• _WHAT YOU WILL DO_
Copy the lines of the data below exactly, starting at the first and stopping after the line that contains "grey bowling pin [445,239,520,435] ->"; include no pictures.

• _Coordinate-based object records_
----------

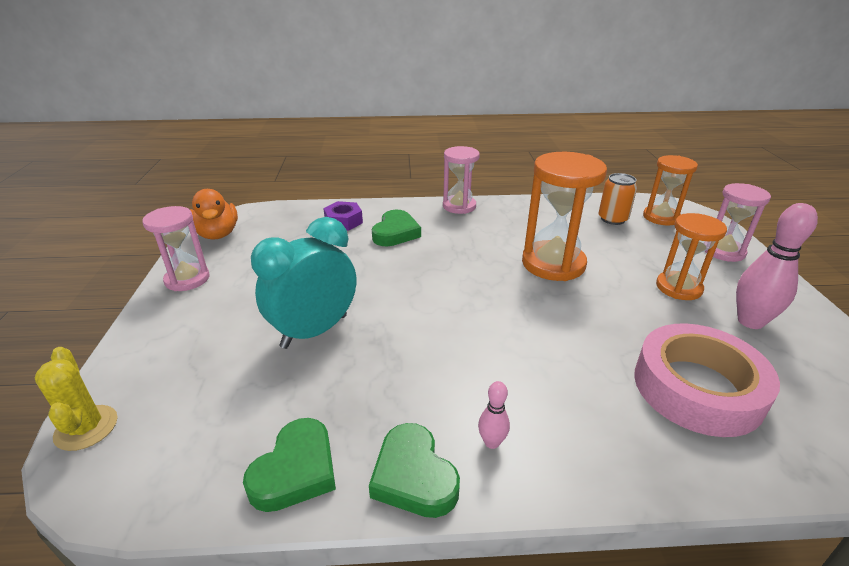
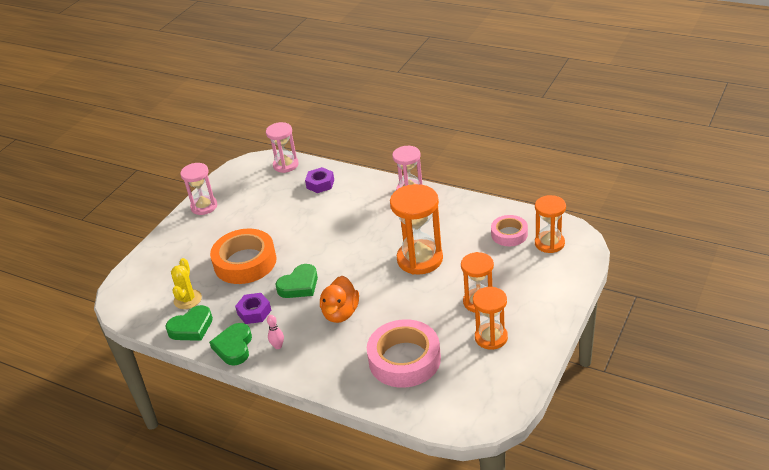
camera: 35 degrees right, 5 degrees up
yellow cactus [34,347,117,451] -> yellow cactus moved to [171,258,202,309]
orange duck [190,189,238,239] -> orange duck moved to [320,276,359,323]
turquoise clock [251,217,356,349] -> orange tape [210,229,277,284]
green heart [372,210,421,246] -> green heart moved to [275,264,318,298]
orange can [599,173,637,225] -> pink tape [491,215,528,246]
pink hourglass [705,183,771,262] -> pink hourglass moved to [266,122,299,173]
pink bowling pin [736,203,818,329] -> orange hourglass [473,287,508,350]
none -> purple nut [235,293,271,324]

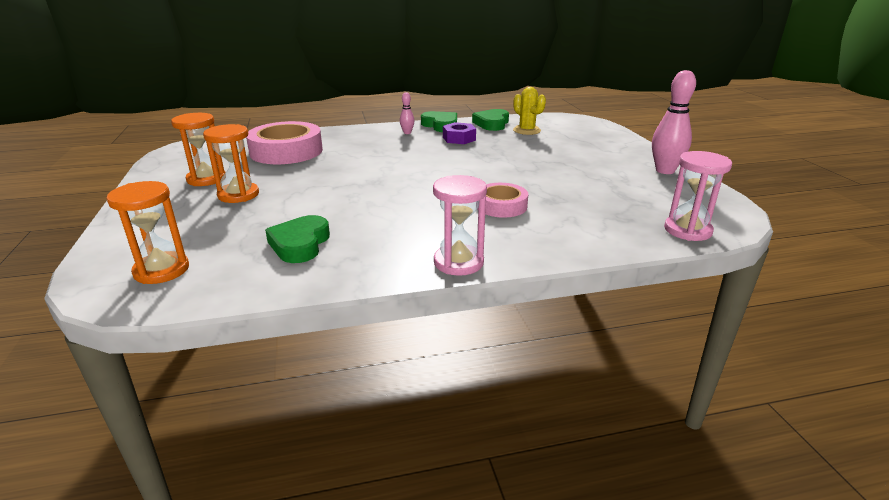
camera: 135 degrees right, 10 degrees down
pink hourglass [180,163,217,215] -> pink bowling pin [652,70,696,174]
orange tape [210,229,277,284] -> none
green heart [275,264,318,298] -> green heart moved to [265,215,330,263]
purple nut [305,167,334,193] -> none
orange duck [320,276,359,323] -> none
orange hourglass [390,184,443,275] -> none
pink tape [491,215,528,246] -> pink tape moved to [485,183,528,218]

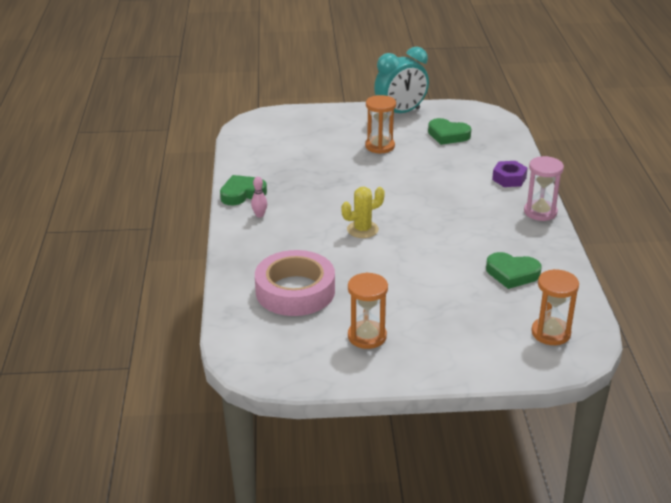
camera: 80 degrees left, 5 degrees up
orange hourglass [203,124,259,203] -> orange hourglass moved to [365,95,396,154]
purple nut [443,122,476,144] -> purple nut moved to [492,161,528,187]
green heart [472,109,509,131] -> green heart moved to [428,118,471,145]
pink tape [485,183,528,218] -> none
yellow cactus [513,87,546,135] -> yellow cactus moved to [341,187,385,238]
pink bowling pin [652,70,696,174] -> turquoise clock [374,47,429,113]
pink hourglass [664,151,732,241] -> none

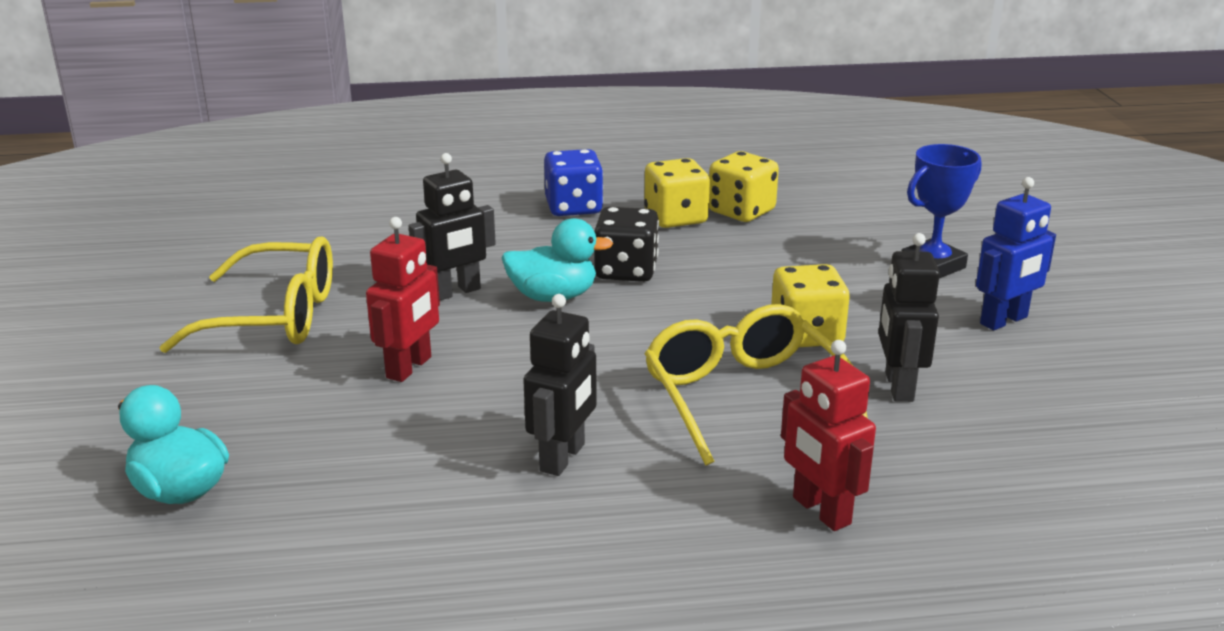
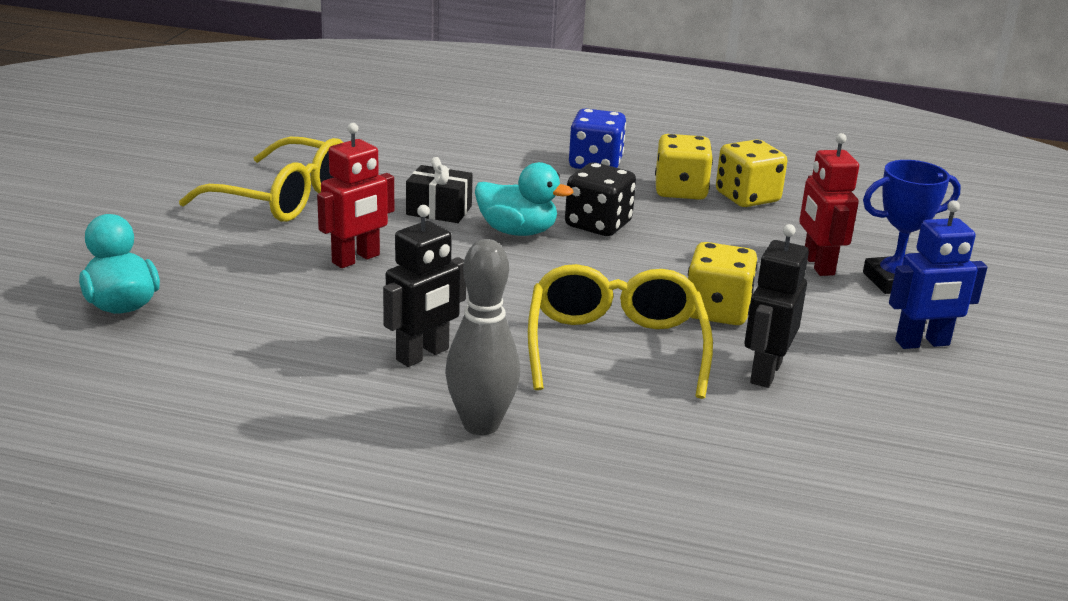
camera: 20 degrees right, 0 degrees up
black robot [409,153,496,300] -> black gift [406,157,473,223]
red robot [781,340,876,531] -> red robot moved to [799,133,859,276]
none -> grey bowling pin [445,239,520,435]

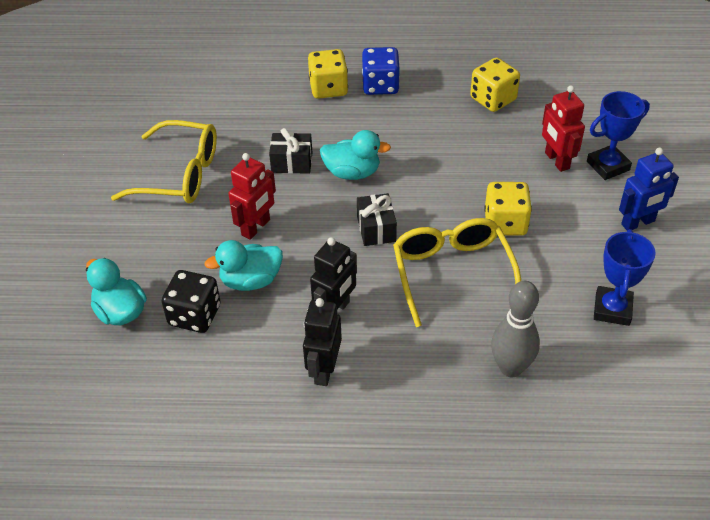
camera: 10 degrees left, 20 degrees up
grey bowling pin [445,239,520,435] -> grey bowling pin moved to [491,281,540,377]
black dice [565,162,636,236] -> black dice moved to [162,270,220,333]
yellow dice [655,134,713,200] -> yellow dice moved to [308,49,348,99]
black robot [745,224,809,388] -> black robot moved to [303,298,342,386]
none -> turquoise duck [204,240,283,291]
none -> black gift [357,193,397,246]
none -> blue trophy [594,229,656,326]

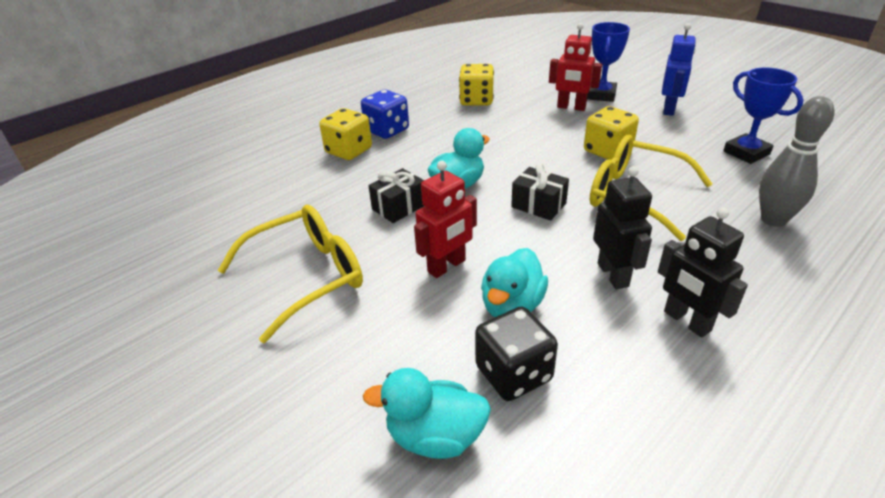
camera: 45 degrees left, 10 degrees down
red robot [228,153,276,240] -> red robot turned 60 degrees clockwise [414,161,477,278]

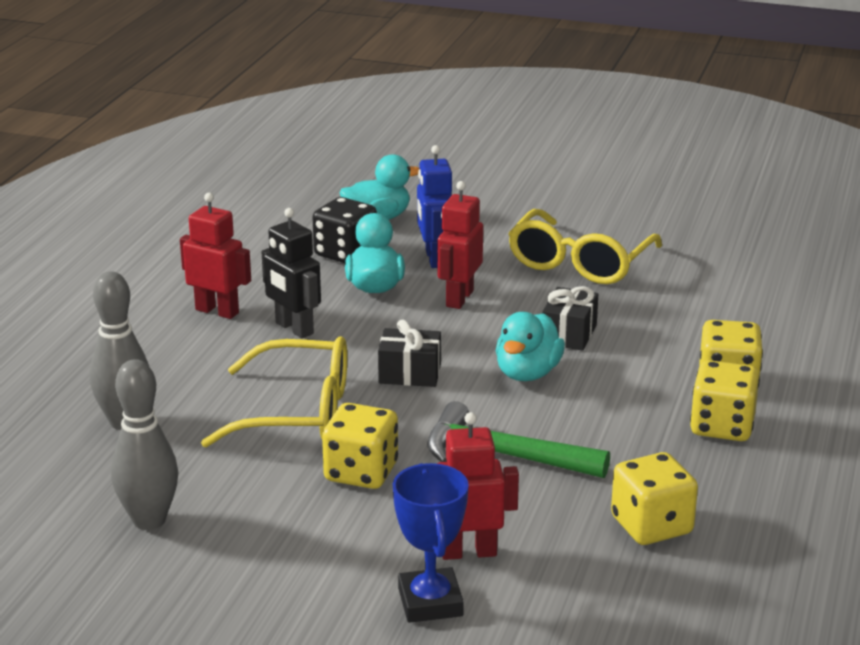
camera: 150 degrees right, 10 degrees down
blue dice [361,90,409,139] -> yellow dice [690,360,760,441]
black robot [658,207,748,337] -> red robot [180,193,251,319]
blue robot [662,23,696,116] -> blue robot moved to [417,145,452,268]
blue trophy [723,68,804,164] -> grey bowling pin [111,359,178,530]
none -> green hammer [427,401,610,478]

----------

• _EXERCISE ANSWER_
camera: 35 degrees right, 5 degrees up
yellow cactus [34,347,117,451] -> yellow cactus moved to [171,258,202,309]
orange duck [190,189,238,239] -> orange duck moved to [320,276,359,323]
turquoise clock [251,217,356,349] -> orange tape [210,229,277,284]
green heart [372,210,421,246] -> green heart moved to [275,264,318,298]
orange can [599,173,637,225] -> pink tape [491,215,528,246]
pink hourglass [705,183,771,262] -> pink hourglass moved to [266,122,299,173]
pink bowling pin [736,203,818,329] -> orange hourglass [473,287,508,350]
none -> purple nut [235,293,271,324]

camera: 135 degrees right, 10 degrees down
pink hourglass [180,163,217,215] -> pink bowling pin [652,70,696,174]
orange tape [210,229,277,284] -> none
green heart [275,264,318,298] -> green heart moved to [265,215,330,263]
purple nut [305,167,334,193] -> none
orange duck [320,276,359,323] -> none
orange hourglass [390,184,443,275] -> none
pink tape [491,215,528,246] -> pink tape moved to [485,183,528,218]

camera: 80 degrees left, 5 degrees up
orange hourglass [203,124,259,203] -> orange hourglass moved to [365,95,396,154]
purple nut [443,122,476,144] -> purple nut moved to [492,161,528,187]
green heart [472,109,509,131] -> green heart moved to [428,118,471,145]
pink tape [485,183,528,218] -> none
yellow cactus [513,87,546,135] -> yellow cactus moved to [341,187,385,238]
pink bowling pin [652,70,696,174] -> turquoise clock [374,47,429,113]
pink hourglass [664,151,732,241] -> none

camera: 20 degrees right, 0 degrees up
black robot [409,153,496,300] -> black gift [406,157,473,223]
red robot [781,340,876,531] -> red robot moved to [799,133,859,276]
none -> grey bowling pin [445,239,520,435]

camera: 10 degrees left, 20 degrees up
grey bowling pin [445,239,520,435] -> grey bowling pin moved to [491,281,540,377]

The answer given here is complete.